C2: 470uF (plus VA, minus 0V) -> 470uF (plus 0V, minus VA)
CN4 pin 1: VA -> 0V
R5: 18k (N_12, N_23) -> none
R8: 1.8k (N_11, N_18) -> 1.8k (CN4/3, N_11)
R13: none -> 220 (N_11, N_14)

□ □ □ □

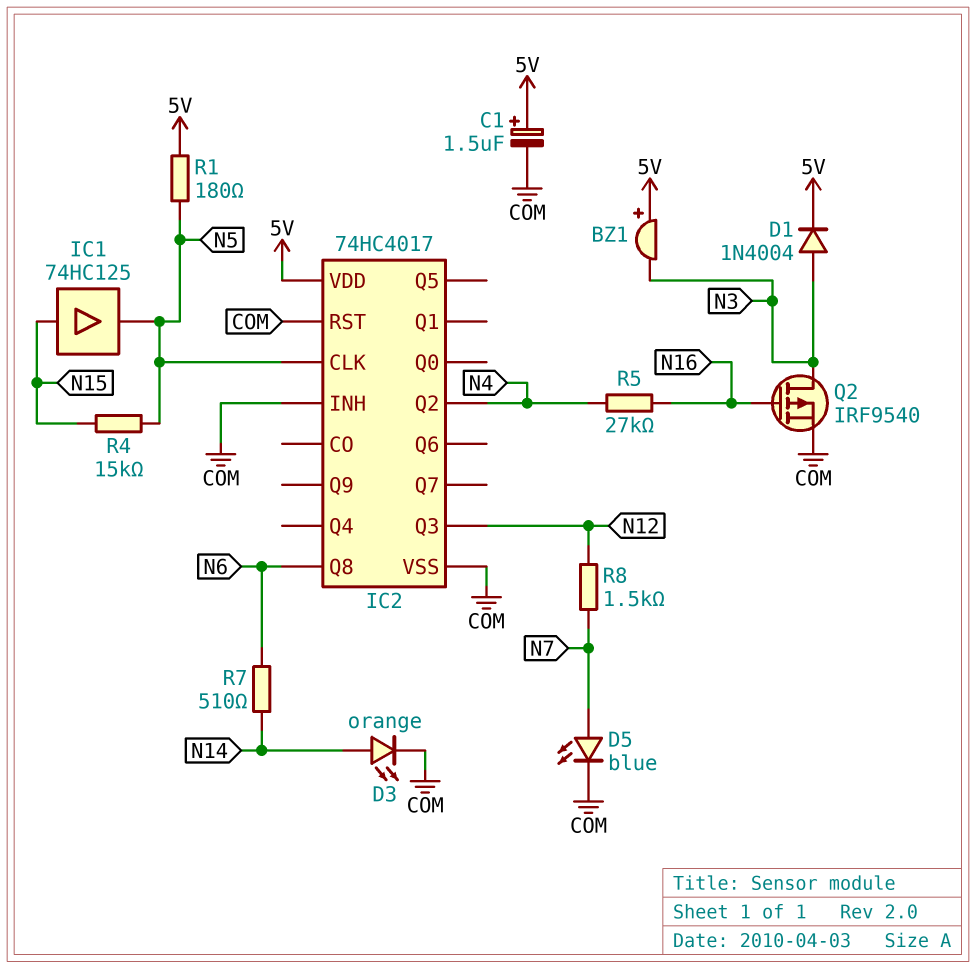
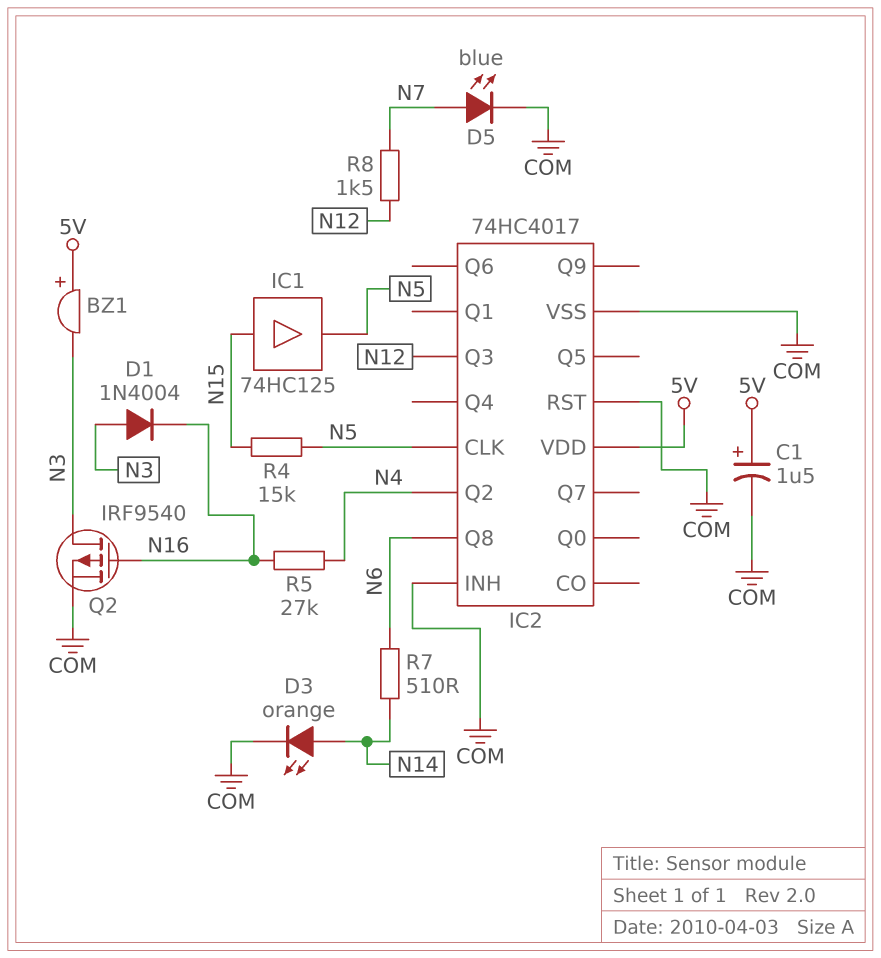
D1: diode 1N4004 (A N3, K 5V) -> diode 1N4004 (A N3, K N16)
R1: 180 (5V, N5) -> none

□ □ □ □

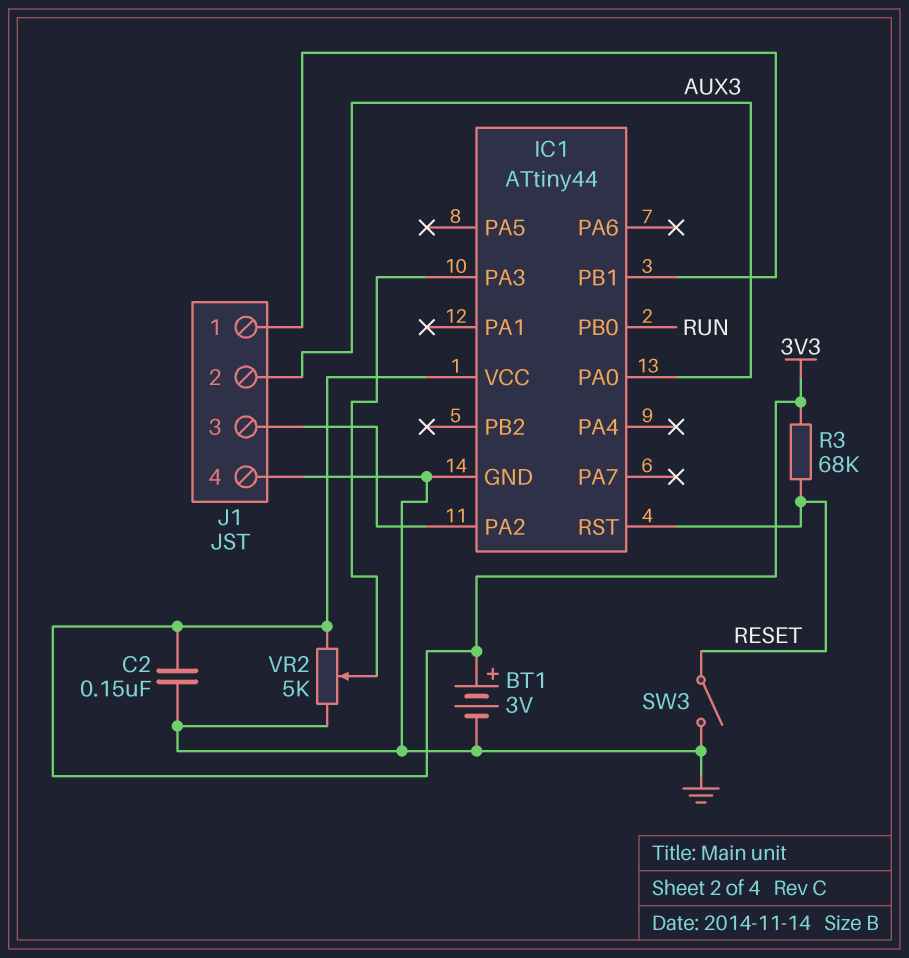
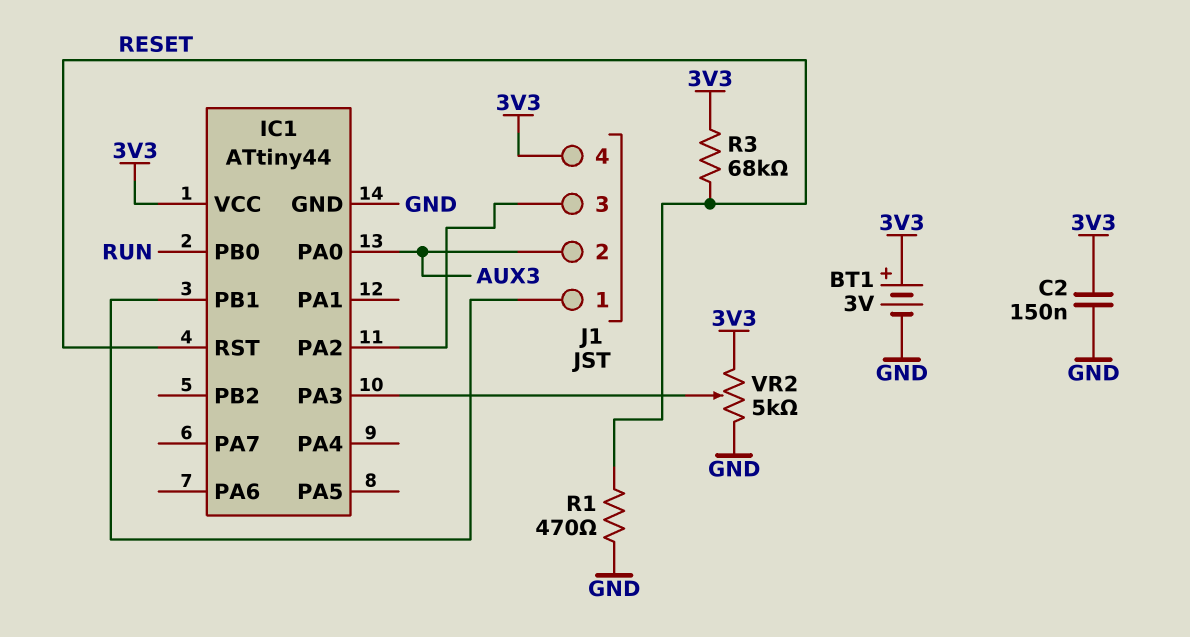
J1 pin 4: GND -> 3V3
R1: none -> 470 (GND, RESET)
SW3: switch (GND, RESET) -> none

□ □ □ □

Will you return exactly the lines above from the one with "CN4 pin 1: VA -> 0V" down to the one with "R13: none -> 220 (N_11, N_14)", counting both as part of the range?

### Exercise solution
CN4 pin 1: VA -> 0V
R5: 18k (N_12, N_23) -> none
R8: 1.8k (N_11, N_18) -> 1.8k (CN4/3, N_11)
R13: none -> 220 (N_11, N_14)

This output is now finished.